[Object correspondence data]

-- Opening Marker --

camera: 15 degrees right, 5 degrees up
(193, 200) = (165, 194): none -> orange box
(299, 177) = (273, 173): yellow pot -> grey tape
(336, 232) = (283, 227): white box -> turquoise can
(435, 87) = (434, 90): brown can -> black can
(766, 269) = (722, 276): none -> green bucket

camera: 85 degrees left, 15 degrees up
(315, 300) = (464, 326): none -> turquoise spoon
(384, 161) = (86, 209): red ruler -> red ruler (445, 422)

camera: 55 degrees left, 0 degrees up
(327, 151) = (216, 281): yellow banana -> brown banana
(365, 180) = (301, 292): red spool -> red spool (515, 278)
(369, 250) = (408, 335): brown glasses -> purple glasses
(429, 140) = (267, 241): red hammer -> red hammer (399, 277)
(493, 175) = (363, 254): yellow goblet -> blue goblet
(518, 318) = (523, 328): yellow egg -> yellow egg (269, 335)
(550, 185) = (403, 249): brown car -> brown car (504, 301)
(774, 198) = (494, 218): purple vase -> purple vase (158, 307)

-- Closing Marker --
-- Opening Marker --

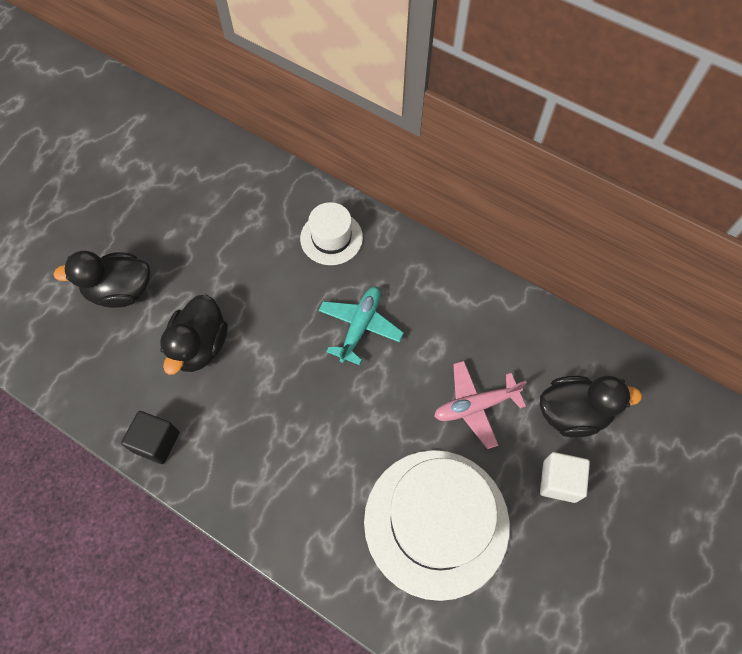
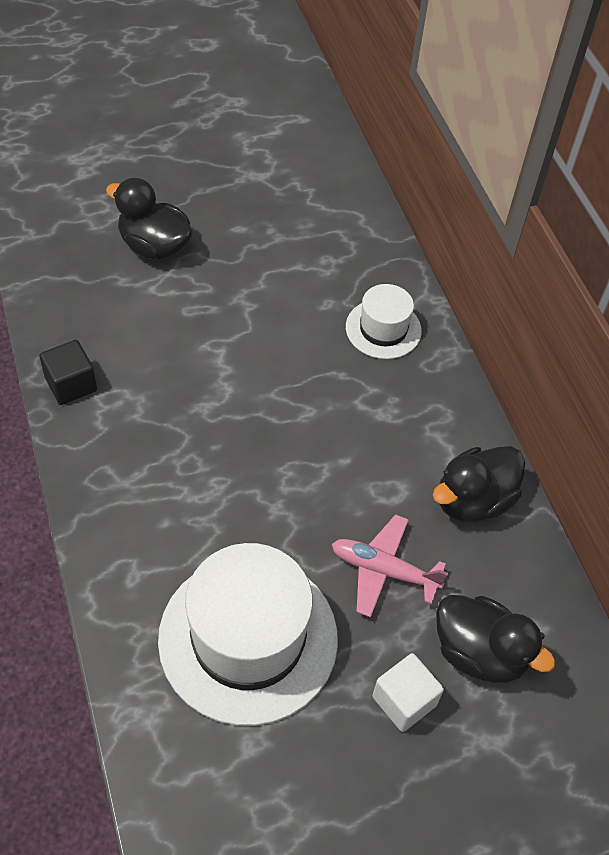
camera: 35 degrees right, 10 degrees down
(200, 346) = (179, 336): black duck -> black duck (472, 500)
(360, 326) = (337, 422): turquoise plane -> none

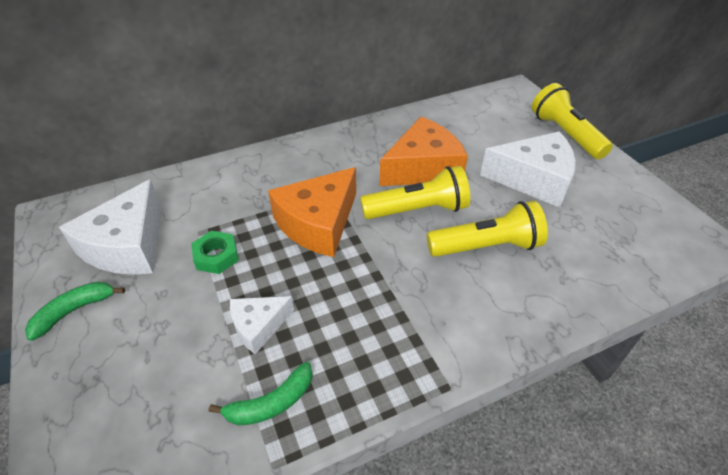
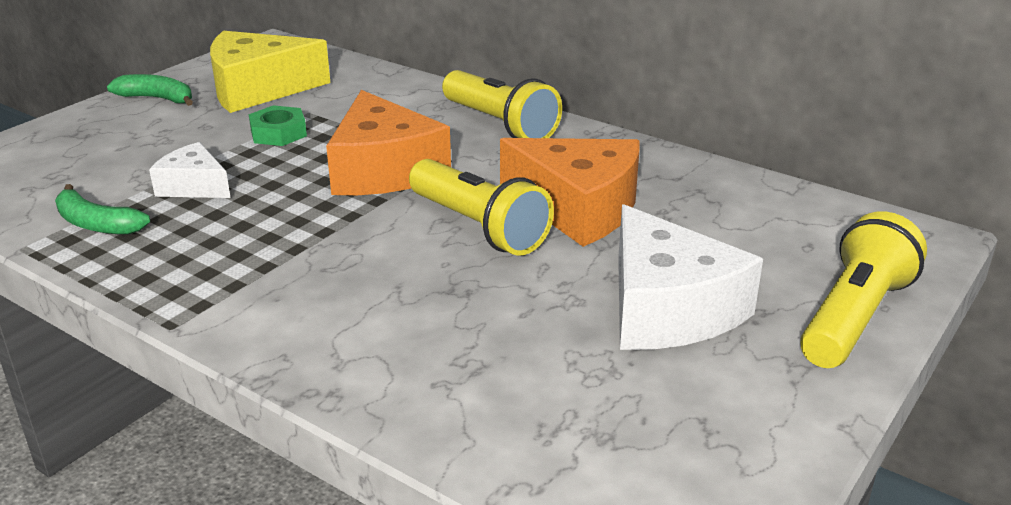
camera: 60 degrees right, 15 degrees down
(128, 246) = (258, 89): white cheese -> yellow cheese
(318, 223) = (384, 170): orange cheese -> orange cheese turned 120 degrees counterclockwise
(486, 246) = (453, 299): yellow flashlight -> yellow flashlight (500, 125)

-- Closing Marker --
-- Opening Marker --

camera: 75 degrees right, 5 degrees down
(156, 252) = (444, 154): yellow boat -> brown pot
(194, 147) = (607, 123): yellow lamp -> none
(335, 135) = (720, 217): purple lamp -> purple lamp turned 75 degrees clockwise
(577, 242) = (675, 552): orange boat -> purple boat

-- Closing Marker --

- ABOUT THIS TASK
Drop the pictures; return the lines above from the line containing "(200, 346) = (179, 336): black" to the line containing "(318, 223) = (384, 170): orange", both included, exactly.

- YOUR RESPONSE
(200, 346) = (179, 336): black duck -> black duck (472, 500)
(360, 326) = (337, 422): turquoise plane -> none

camera: 60 degrees right, 15 degrees down
(128, 246) = (258, 89): white cheese -> yellow cheese
(318, 223) = (384, 170): orange cheese -> orange cheese turned 120 degrees counterclockwise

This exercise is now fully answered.